**HOW TO COMPLETE THIS TASK**
Although the entries contain pictures, only their words should be duplicated exactly.

**DATASET EXTRACT**
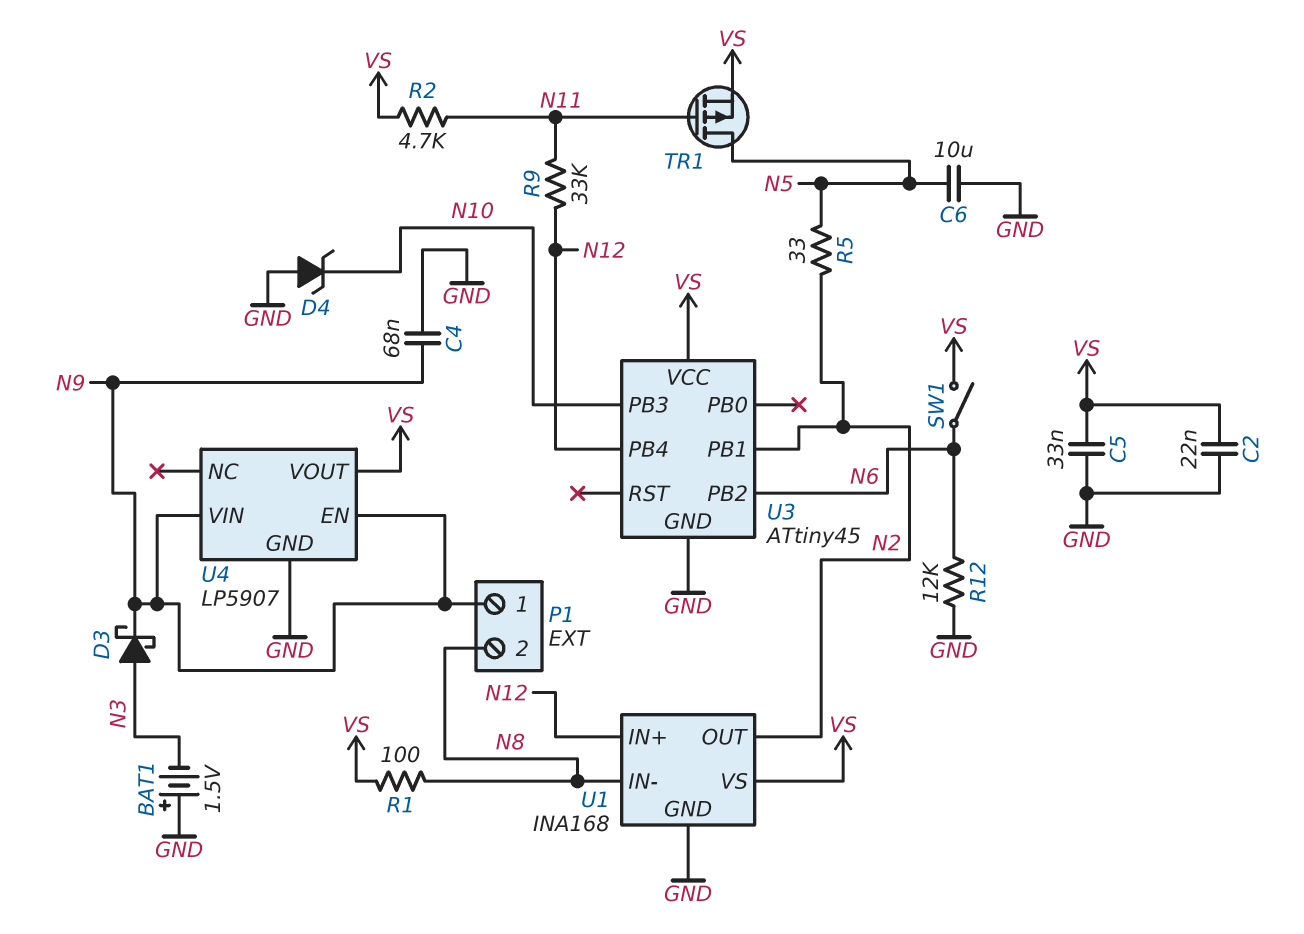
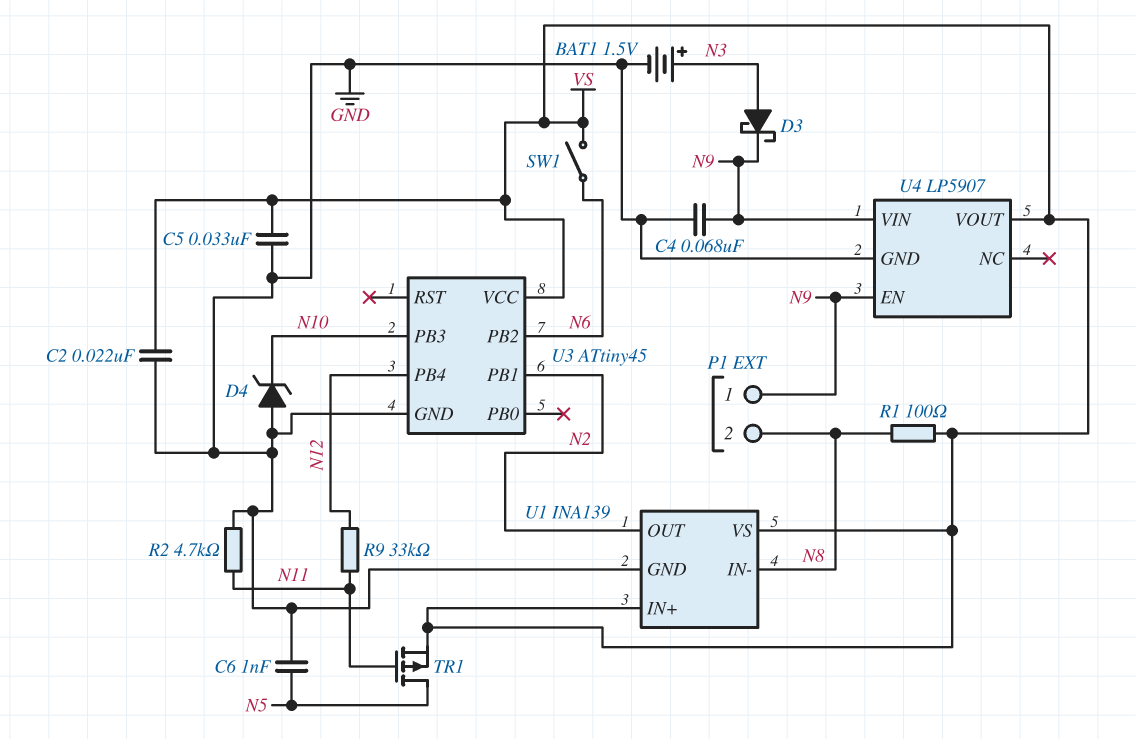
BAT1: 1.5V (plus GND, minus N3) -> 1.5V (plus N3, minus GND)
C6: 10uF (GND, N5) -> 1nF (GND, N5)
R2: 4.7k (N11, VS) -> 4.7k (GND, N11)
R5: 33 (N2, N5) -> none
R12: 12k (GND, N6) -> none
U1: INA168 -> INA139
U1 pin IN+: N12 -> VS

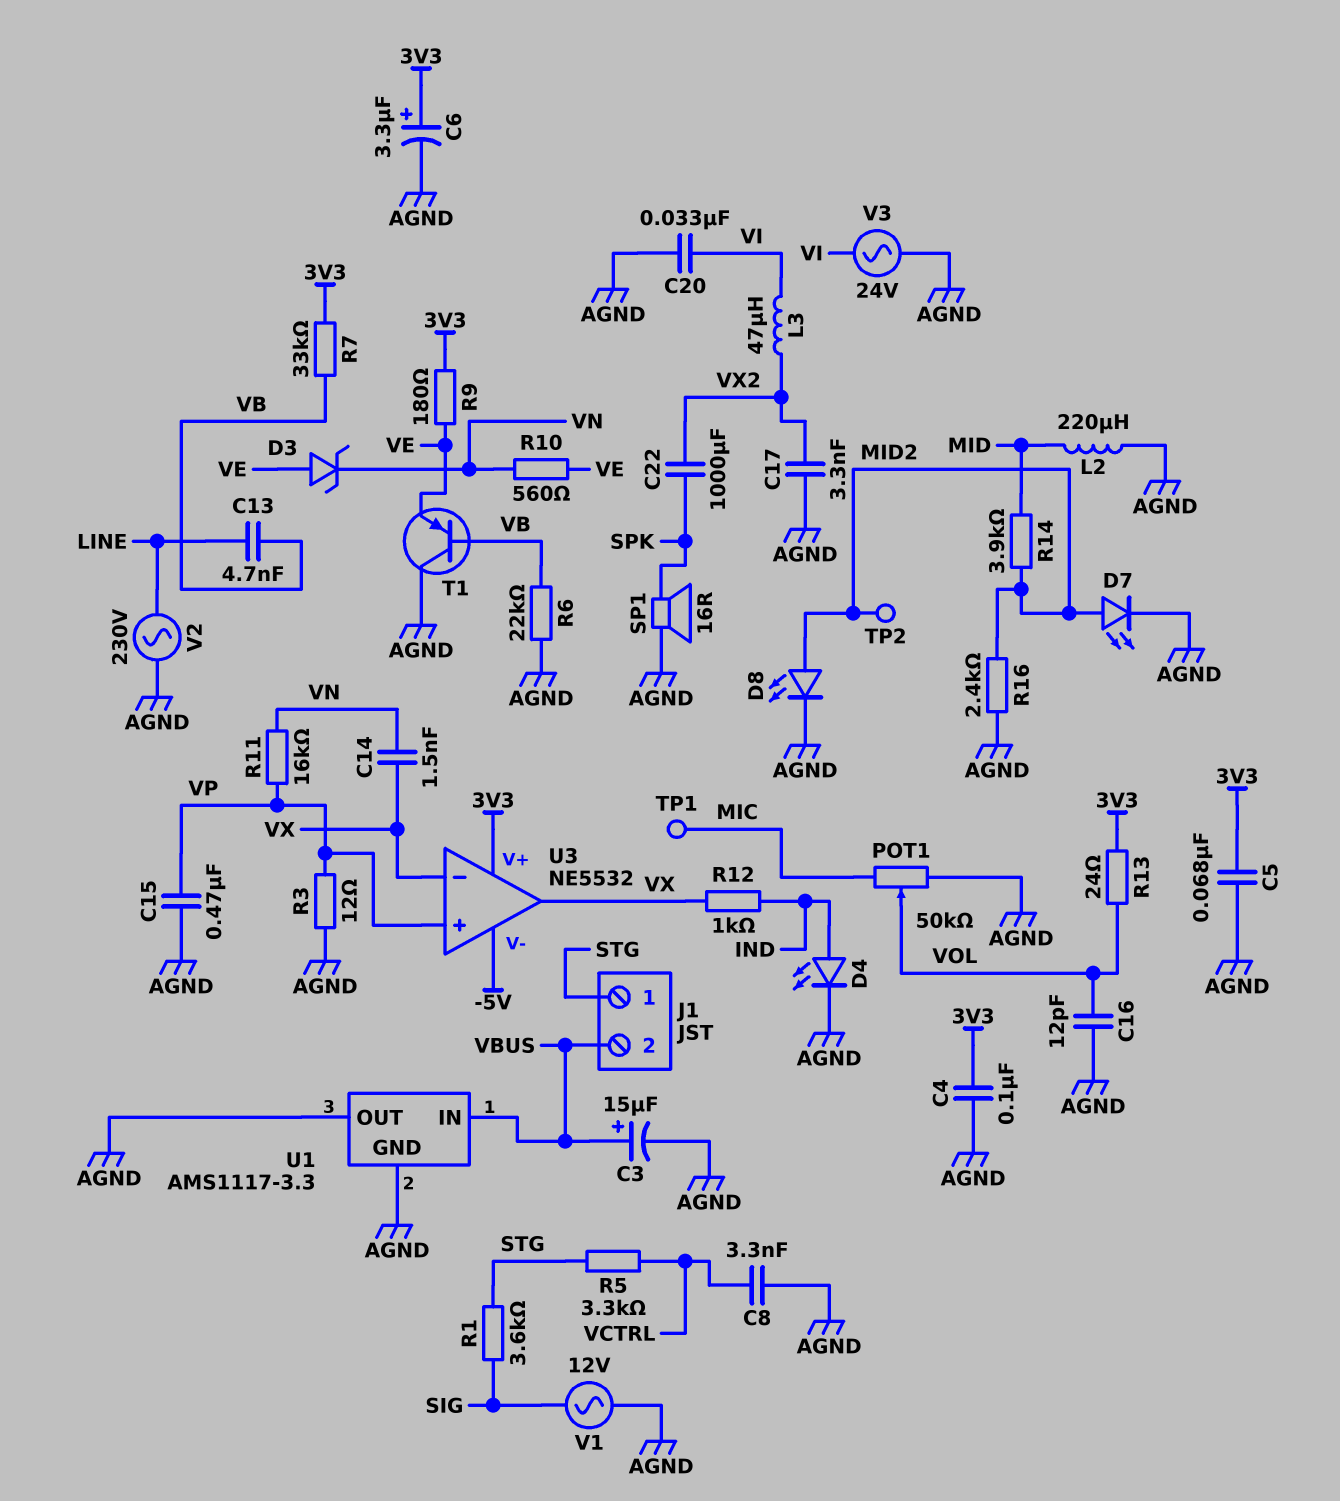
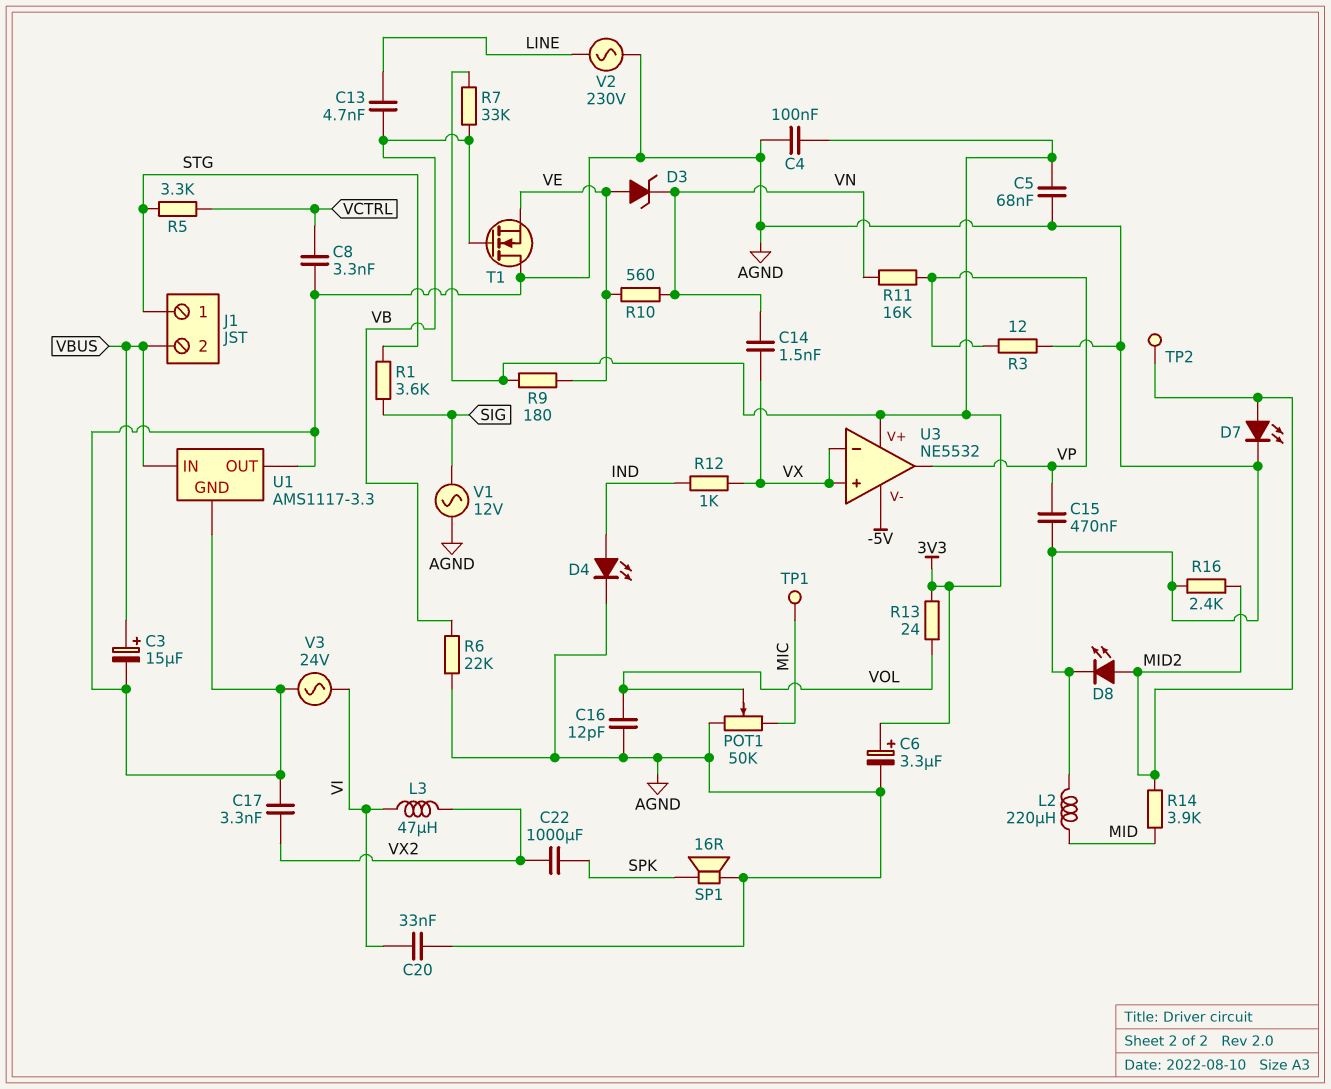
T1: PNP (B VB, C AGND, E VE) -> NMOS (G VB, D AGND, S VE)
U3 pin in+: VP -> VX
U3 pin out: VX -> VP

**OUTPUT FOR THIS EXERCISE**
BAT1: 1.5V (plus GND, minus N3) -> 1.5V (plus N3, minus GND)
C6: 10uF (GND, N5) -> 1nF (GND, N5)
R2: 4.7k (N11, VS) -> 4.7k (GND, N11)
R5: 33 (N2, N5) -> none
R12: 12k (GND, N6) -> none
U1: INA168 -> INA139
U1 pin IN+: N12 -> VS

T1: PNP (B VB, C AGND, E VE) -> NMOS (G VB, D AGND, S VE)
U3 pin in+: VP -> VX
U3 pin out: VX -> VP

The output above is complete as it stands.